WHAT YOU WILL DO: Consider the entries given below. Count the lines that include "carrot" and give only the count.

□ □ □ □

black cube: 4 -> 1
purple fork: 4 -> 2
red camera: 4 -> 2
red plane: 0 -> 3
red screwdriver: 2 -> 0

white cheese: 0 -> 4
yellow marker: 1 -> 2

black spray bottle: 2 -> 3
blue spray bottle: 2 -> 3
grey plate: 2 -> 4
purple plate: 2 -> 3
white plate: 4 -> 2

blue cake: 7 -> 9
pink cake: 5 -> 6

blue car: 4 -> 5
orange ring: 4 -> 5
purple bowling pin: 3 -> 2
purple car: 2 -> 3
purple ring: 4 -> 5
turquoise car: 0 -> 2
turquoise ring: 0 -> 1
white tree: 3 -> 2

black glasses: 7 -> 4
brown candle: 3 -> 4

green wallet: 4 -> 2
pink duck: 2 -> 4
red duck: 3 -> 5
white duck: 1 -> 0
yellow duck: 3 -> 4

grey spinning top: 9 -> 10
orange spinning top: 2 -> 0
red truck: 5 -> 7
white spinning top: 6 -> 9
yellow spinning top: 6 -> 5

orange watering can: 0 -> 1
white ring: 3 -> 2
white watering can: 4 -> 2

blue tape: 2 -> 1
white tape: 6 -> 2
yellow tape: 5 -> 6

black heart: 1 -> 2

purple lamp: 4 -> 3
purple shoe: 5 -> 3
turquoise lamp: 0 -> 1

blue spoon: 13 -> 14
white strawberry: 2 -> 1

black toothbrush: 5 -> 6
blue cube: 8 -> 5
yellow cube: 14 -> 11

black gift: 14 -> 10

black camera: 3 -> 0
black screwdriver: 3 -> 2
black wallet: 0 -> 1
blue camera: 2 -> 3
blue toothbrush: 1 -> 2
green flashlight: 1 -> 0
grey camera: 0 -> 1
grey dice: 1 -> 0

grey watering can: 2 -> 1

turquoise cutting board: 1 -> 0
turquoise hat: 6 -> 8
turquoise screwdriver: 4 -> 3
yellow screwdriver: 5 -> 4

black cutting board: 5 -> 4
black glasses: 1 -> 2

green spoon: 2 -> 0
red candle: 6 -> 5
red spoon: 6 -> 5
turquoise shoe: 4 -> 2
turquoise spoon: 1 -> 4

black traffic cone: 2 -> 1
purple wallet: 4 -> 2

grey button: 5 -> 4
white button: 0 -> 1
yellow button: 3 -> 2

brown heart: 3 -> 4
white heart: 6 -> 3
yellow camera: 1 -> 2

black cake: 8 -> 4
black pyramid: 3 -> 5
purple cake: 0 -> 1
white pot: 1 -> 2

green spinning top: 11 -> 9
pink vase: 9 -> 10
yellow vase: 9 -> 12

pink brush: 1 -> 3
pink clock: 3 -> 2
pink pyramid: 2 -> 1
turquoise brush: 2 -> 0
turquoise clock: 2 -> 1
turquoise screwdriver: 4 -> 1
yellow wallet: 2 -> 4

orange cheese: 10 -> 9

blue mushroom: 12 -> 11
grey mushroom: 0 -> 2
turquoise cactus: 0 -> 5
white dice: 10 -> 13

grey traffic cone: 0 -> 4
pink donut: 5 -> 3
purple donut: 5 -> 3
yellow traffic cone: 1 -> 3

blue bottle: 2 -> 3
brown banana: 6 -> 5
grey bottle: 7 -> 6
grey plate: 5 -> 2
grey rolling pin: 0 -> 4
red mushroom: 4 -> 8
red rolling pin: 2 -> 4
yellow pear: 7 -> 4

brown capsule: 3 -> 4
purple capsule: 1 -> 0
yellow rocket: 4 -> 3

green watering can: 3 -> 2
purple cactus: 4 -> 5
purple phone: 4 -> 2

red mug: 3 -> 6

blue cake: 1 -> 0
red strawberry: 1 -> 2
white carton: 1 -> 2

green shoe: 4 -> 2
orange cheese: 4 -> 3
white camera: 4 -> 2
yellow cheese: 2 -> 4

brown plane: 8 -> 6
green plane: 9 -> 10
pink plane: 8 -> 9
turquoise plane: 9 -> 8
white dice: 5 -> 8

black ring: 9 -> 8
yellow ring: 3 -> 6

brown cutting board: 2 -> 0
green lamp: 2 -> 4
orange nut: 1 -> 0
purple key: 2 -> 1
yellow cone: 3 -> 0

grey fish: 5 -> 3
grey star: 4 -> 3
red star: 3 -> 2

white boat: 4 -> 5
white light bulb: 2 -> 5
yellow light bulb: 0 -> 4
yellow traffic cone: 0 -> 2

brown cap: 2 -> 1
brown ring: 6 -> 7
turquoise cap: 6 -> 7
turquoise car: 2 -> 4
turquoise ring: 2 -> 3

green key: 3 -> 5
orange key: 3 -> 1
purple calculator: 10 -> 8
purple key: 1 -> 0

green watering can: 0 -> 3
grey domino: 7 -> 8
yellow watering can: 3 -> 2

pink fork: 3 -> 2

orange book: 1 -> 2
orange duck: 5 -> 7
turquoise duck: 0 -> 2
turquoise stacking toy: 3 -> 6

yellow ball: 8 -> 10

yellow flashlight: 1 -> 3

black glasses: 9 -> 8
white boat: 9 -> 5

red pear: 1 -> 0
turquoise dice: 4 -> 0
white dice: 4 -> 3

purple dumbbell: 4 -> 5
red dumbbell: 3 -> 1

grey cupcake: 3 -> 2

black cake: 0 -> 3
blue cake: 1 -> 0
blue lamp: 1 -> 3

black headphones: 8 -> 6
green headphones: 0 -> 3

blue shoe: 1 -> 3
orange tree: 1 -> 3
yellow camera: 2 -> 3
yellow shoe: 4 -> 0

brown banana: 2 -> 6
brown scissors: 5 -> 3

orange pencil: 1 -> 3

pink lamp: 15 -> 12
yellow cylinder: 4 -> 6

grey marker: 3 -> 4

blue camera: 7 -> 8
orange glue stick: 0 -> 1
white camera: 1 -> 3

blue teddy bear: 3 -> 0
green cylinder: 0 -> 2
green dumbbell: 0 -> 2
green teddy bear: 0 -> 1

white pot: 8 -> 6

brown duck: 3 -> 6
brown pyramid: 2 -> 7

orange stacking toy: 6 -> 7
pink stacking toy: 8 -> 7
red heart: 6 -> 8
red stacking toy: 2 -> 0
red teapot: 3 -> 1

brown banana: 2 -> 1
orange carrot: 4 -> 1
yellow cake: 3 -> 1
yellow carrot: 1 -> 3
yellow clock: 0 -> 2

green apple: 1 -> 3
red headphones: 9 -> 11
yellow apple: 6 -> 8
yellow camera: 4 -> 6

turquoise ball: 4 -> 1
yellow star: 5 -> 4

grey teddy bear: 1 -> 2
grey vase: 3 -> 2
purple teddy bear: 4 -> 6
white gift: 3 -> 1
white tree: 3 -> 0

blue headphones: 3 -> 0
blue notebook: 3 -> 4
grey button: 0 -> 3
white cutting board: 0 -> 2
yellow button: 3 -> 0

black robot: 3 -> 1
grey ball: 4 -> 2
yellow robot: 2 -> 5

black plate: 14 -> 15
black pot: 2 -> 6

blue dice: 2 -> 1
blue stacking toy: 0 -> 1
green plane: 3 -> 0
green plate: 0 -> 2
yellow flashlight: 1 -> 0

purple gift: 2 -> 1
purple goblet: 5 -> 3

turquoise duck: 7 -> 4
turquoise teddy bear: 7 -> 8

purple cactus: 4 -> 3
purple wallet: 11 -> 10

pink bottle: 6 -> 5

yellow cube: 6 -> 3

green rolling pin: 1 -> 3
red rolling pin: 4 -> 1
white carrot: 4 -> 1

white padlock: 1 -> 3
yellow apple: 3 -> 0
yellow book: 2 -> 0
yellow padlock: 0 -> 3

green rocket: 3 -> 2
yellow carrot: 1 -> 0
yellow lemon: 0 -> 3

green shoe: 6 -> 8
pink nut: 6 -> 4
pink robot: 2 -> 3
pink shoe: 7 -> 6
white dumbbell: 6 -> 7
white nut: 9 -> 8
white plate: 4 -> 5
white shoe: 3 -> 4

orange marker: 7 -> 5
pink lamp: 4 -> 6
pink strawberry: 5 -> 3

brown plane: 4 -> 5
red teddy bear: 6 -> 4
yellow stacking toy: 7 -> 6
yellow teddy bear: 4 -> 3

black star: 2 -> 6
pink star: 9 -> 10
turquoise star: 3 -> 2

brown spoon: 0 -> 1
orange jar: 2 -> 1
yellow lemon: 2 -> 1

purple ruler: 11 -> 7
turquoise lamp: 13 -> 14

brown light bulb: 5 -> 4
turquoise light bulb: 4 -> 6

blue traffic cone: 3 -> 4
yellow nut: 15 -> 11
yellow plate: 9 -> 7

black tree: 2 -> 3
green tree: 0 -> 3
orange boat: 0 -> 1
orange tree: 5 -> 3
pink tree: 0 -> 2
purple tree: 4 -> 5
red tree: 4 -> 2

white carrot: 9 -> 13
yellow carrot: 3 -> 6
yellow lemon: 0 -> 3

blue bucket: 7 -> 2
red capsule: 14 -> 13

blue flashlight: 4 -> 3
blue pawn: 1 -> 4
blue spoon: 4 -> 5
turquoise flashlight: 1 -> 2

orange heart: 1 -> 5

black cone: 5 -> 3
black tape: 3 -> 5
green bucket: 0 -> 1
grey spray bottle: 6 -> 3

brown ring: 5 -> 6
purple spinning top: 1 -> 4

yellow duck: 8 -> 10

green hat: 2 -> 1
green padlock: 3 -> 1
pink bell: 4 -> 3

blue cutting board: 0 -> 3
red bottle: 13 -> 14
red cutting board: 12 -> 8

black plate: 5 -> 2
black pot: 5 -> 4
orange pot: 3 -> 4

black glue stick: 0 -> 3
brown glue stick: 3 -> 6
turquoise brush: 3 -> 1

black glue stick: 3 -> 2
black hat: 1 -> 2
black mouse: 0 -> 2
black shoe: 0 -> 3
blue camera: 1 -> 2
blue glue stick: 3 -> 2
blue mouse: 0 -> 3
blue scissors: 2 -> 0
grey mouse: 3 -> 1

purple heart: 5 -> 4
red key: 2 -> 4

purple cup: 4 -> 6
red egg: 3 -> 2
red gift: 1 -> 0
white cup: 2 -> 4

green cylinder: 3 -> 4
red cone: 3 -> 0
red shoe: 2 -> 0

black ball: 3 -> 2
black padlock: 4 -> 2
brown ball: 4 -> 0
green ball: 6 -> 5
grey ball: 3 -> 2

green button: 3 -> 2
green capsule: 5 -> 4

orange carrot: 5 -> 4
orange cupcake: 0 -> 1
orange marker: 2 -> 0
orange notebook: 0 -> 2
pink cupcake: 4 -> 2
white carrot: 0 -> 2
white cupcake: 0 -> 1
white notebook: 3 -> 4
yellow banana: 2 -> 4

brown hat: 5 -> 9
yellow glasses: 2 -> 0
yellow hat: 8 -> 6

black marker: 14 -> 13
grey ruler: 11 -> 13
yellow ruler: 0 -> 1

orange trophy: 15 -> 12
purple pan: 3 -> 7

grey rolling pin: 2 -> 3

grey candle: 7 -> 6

□ □ □ □

TASK ANSWER: 8